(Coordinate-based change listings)
┌──

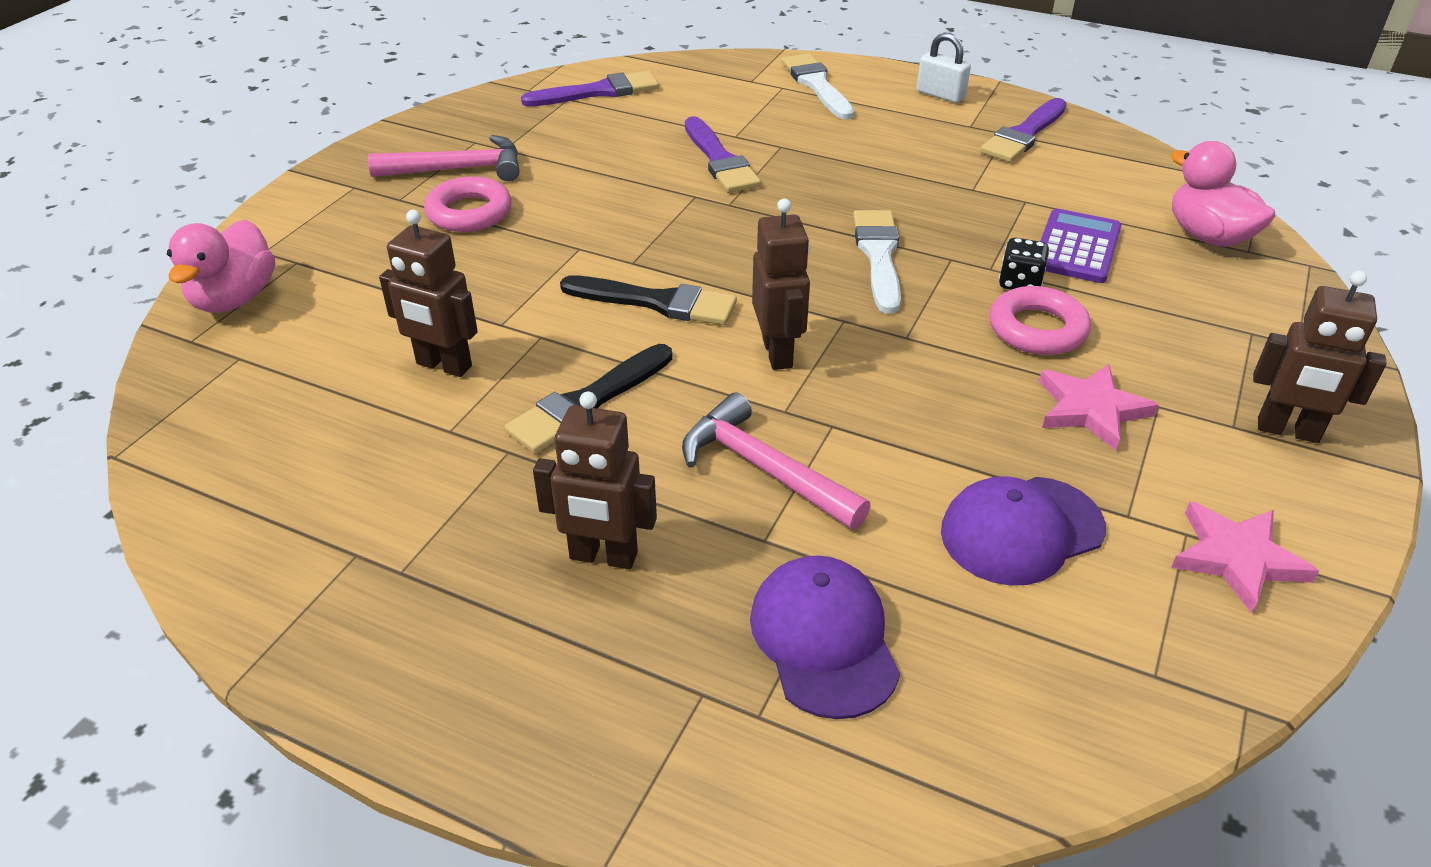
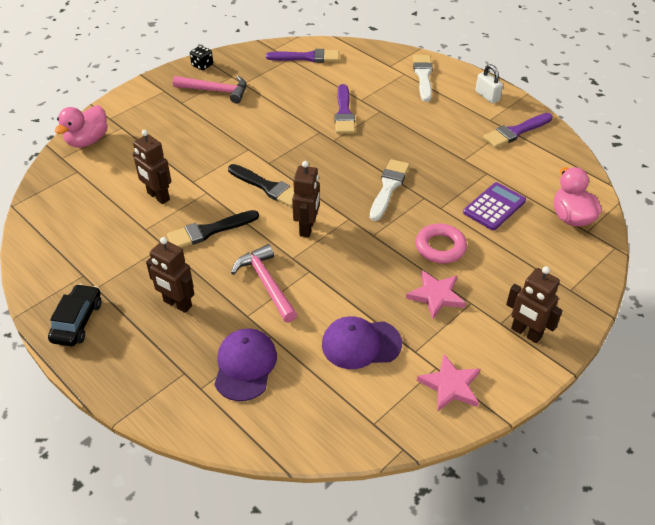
camera: 20 degrees right, 5 degrees up
(393, 655) = (77, 321): none -> black car
(469, 212) = (208, 117): pink ring -> none
(1020, 283) = (449, 220): black dice -> black dice (202, 65)

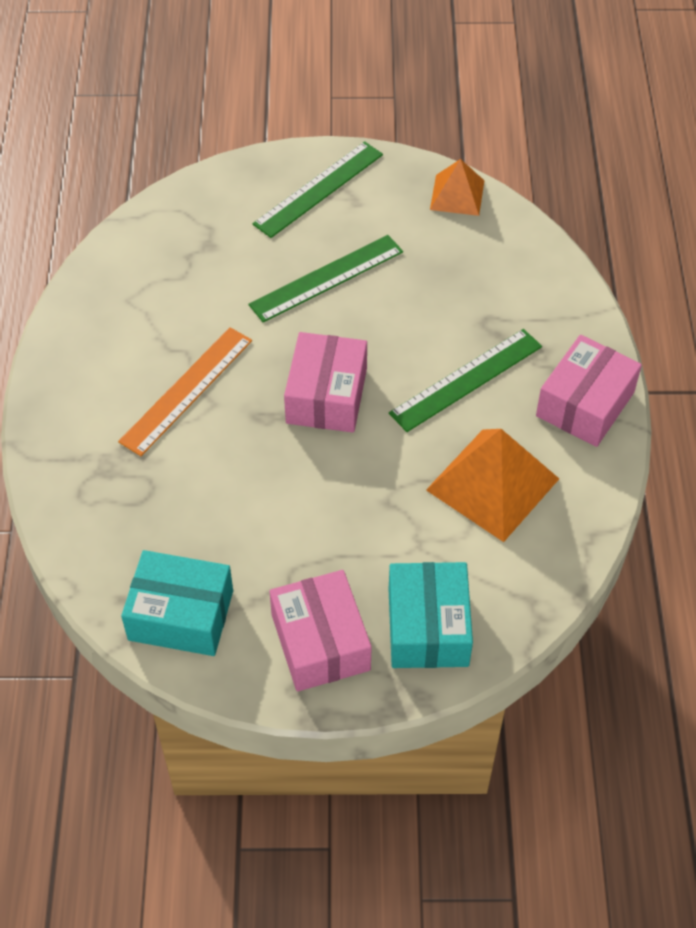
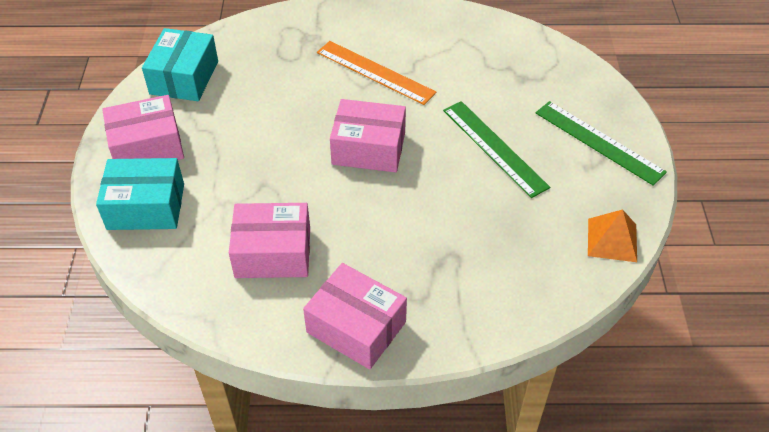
camera: 90 degrees right, 5 degrees down
(466, 379) = (385, 238): green ruler -> none
(493, 484) = (273, 252): orange pyramid -> pink box

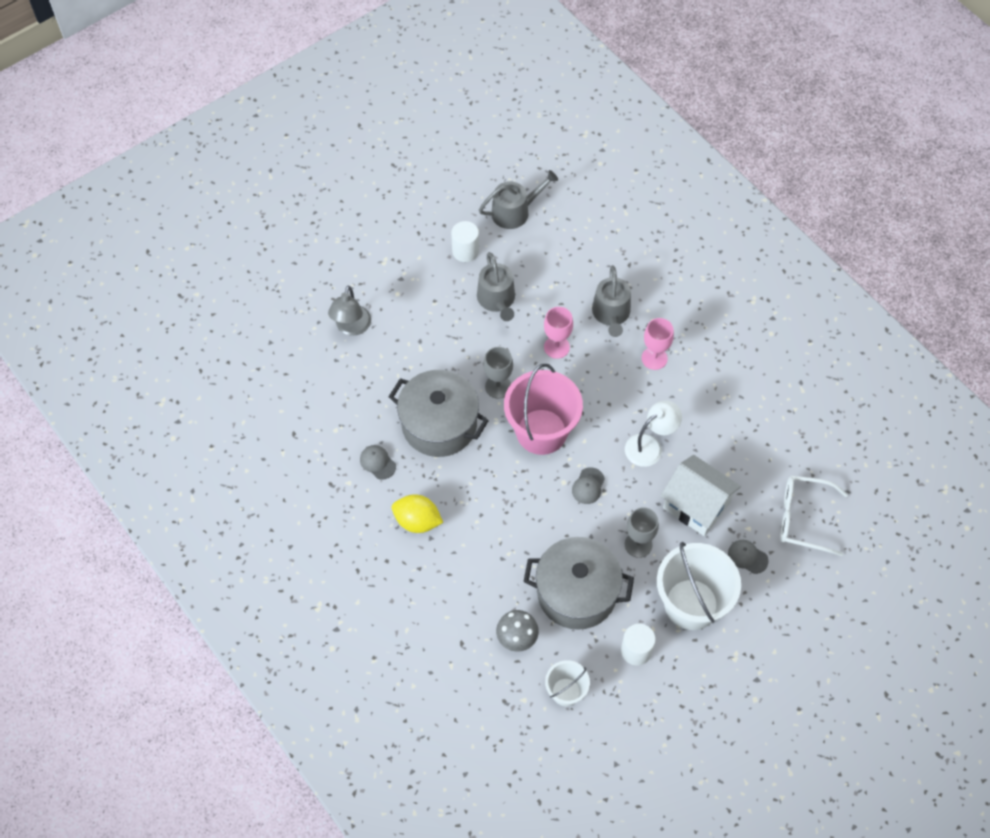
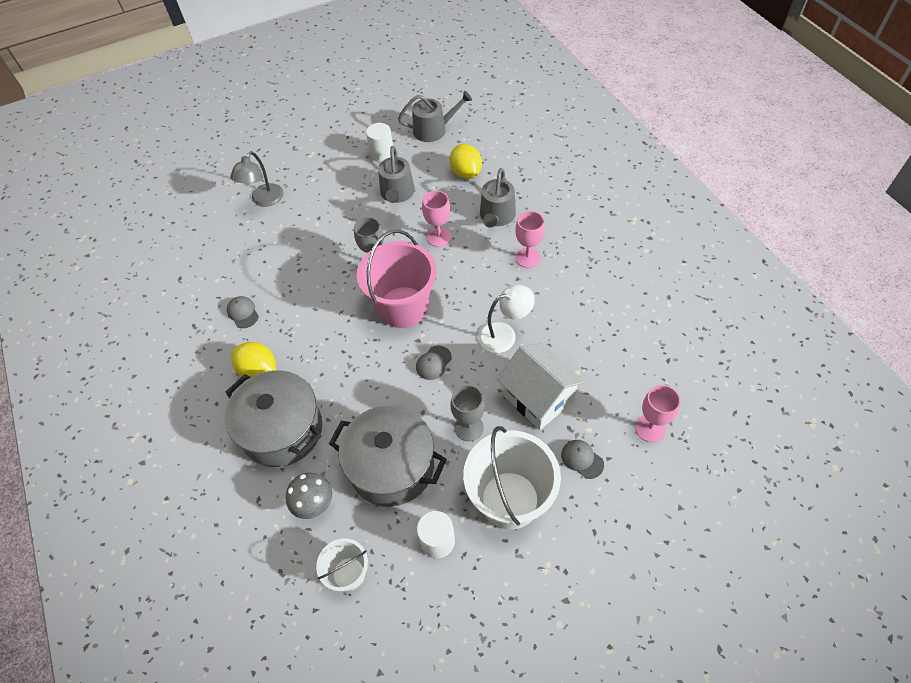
camera: 15 degrees right, 5 degrees down
(439, 424) = (310, 288): grey pot -> grey pot (282, 430)
(565, 264) = (466, 173): none -> yellow lemon
(803, 518) = (650, 428): white glasses -> pink goblet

└──

When the word "right" shows up in a line of the entries, pull that line out.

camera: 20 degrees right, 5 degrees up
camera: 90 degrees right, 5 degrees down
camera: 15 degrees right, 5 degrees down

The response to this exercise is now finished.